**EXERCISE INSTRUCTIONS:** Pictures stay out; everything else in the listing below is to be restated word for word.

**PROVIDED MATERIAL:**
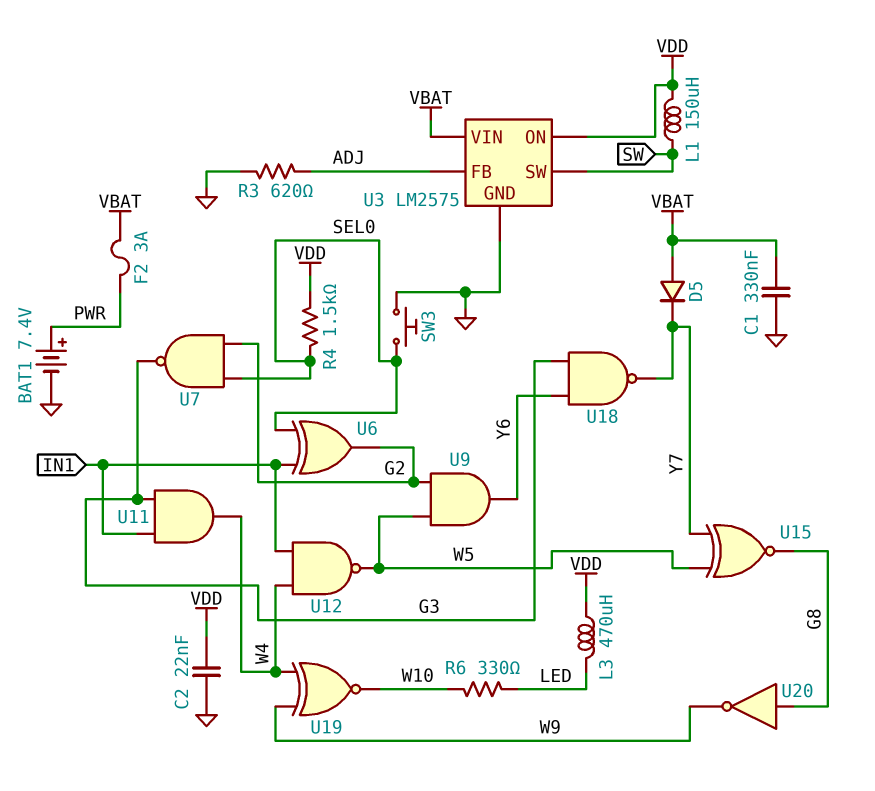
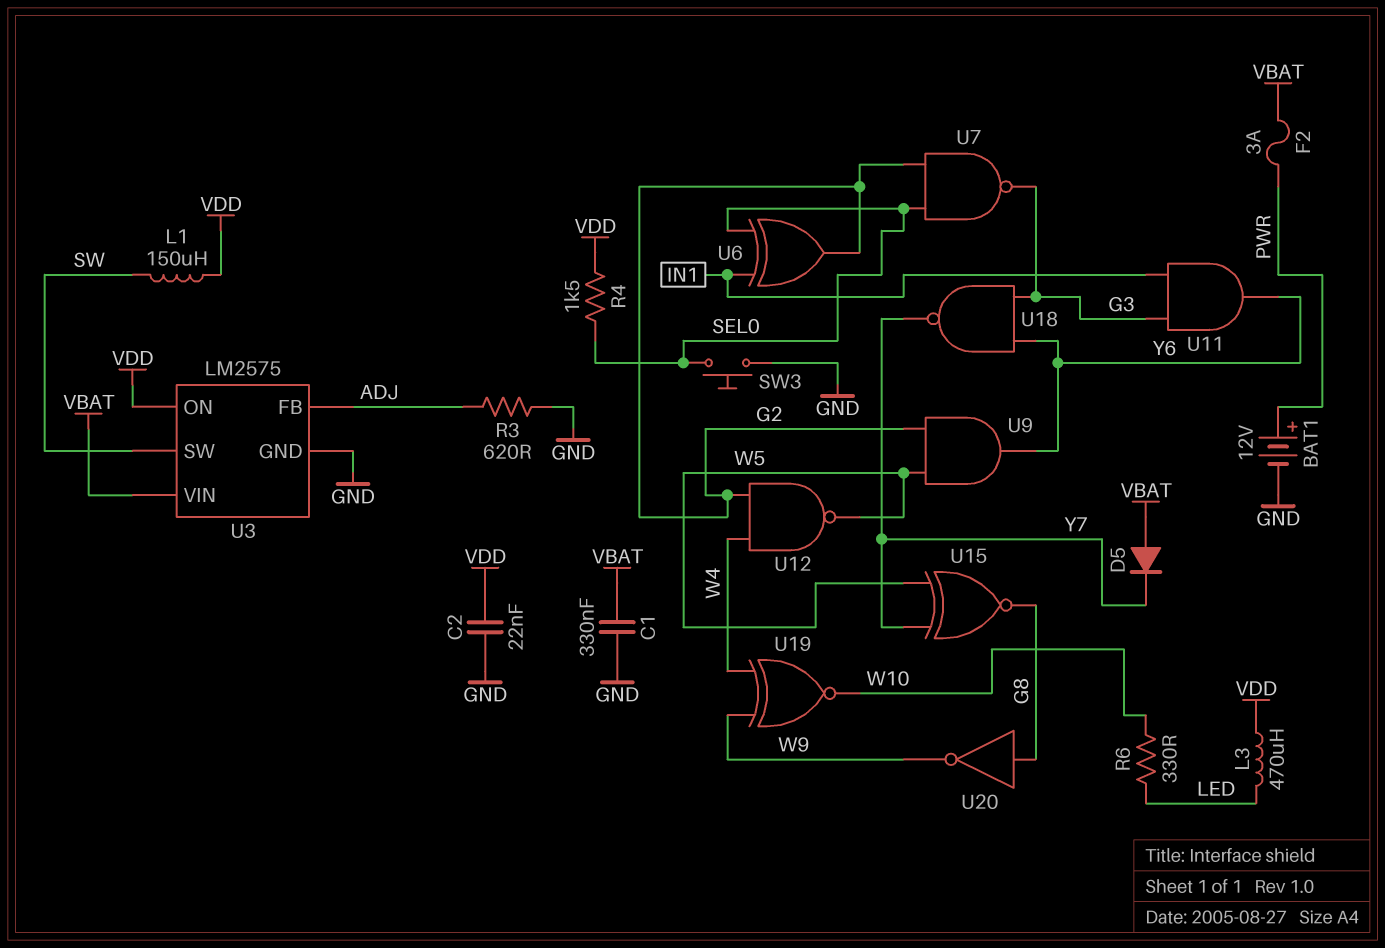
BAT1: 7.4V (plus PWR, minus GND) -> 12V (plus PWR, minus GND)
U11: AND (in G3, in IN1, out W4) -> AND (in G3, in IN1, out Y6)
U12: NAND (in IN1, in W4, out W5) -> NAND (in G2, in W4, out W5)

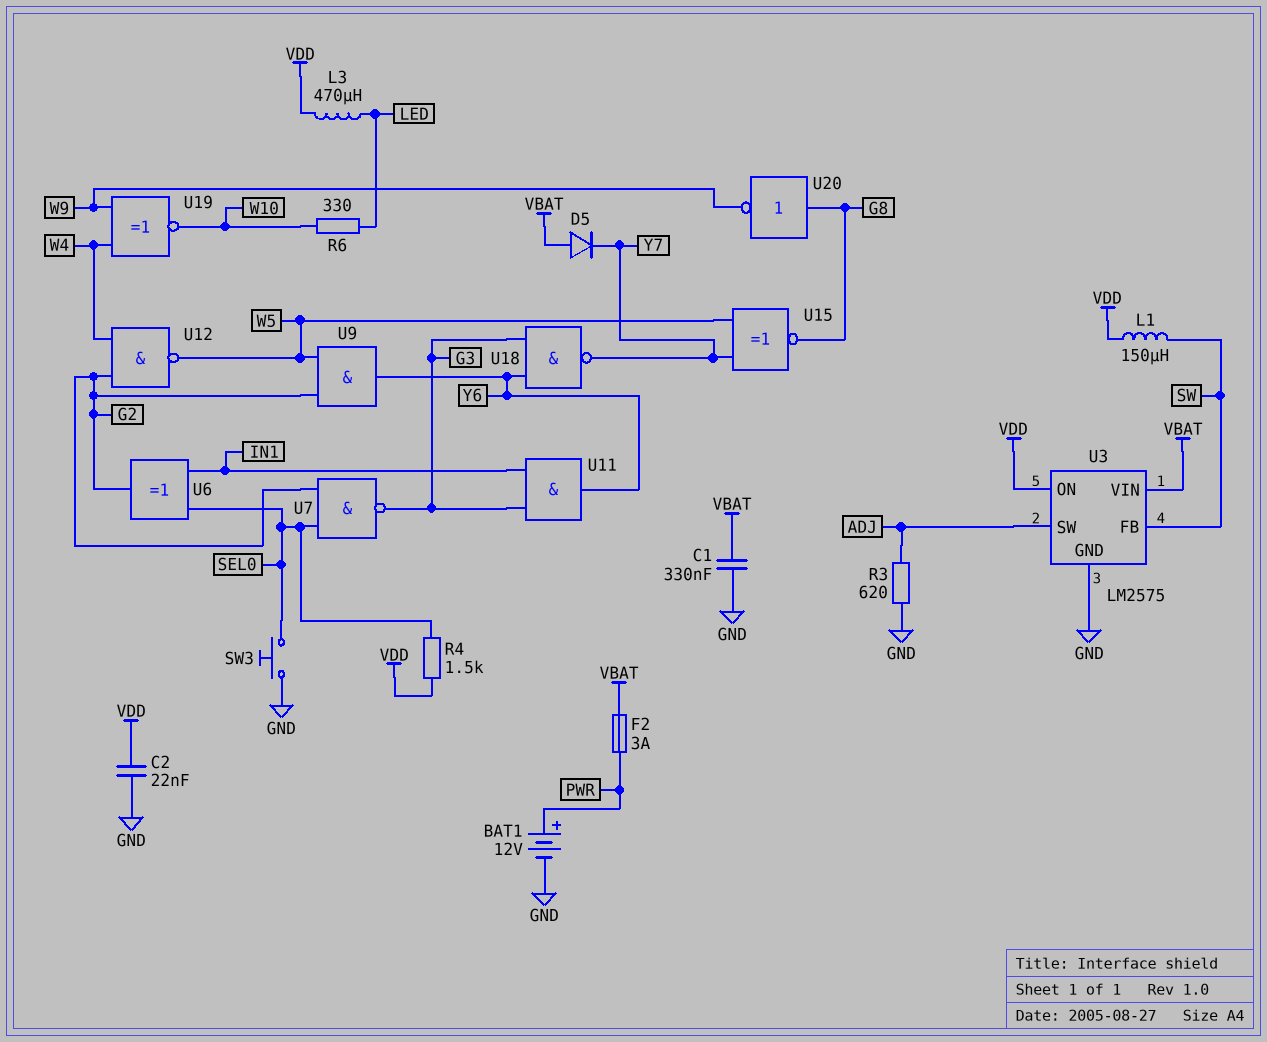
U3 pin FB: ADJ -> SW
U3 pin SW: SW -> ADJ

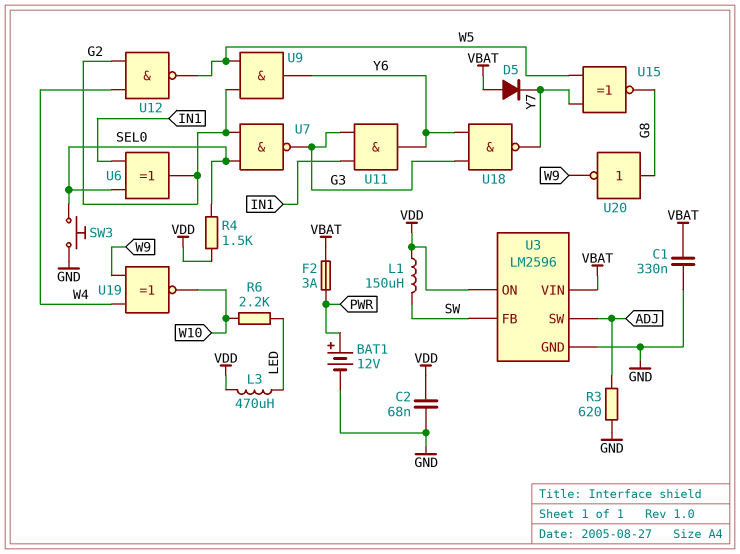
C2: 22nF (GND, VDD) -> 68nF (GND, VDD)
R6: 330 (LED, W10) -> 2.2k (LED, W10)
U3: LM2575 -> LM2596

**ANSWER BOX:**
BAT1: 7.4V (plus PWR, minus GND) -> 12V (plus PWR, minus GND)
U11: AND (in G3, in IN1, out W4) -> AND (in G3, in IN1, out Y6)
U12: NAND (in IN1, in W4, out W5) -> NAND (in G2, in W4, out W5)

U3 pin FB: ADJ -> SW
U3 pin SW: SW -> ADJ

C2: 22nF (GND, VDD) -> 68nF (GND, VDD)
R6: 330 (LED, W10) -> 2.2k (LED, W10)
U3: LM2575 -> LM2596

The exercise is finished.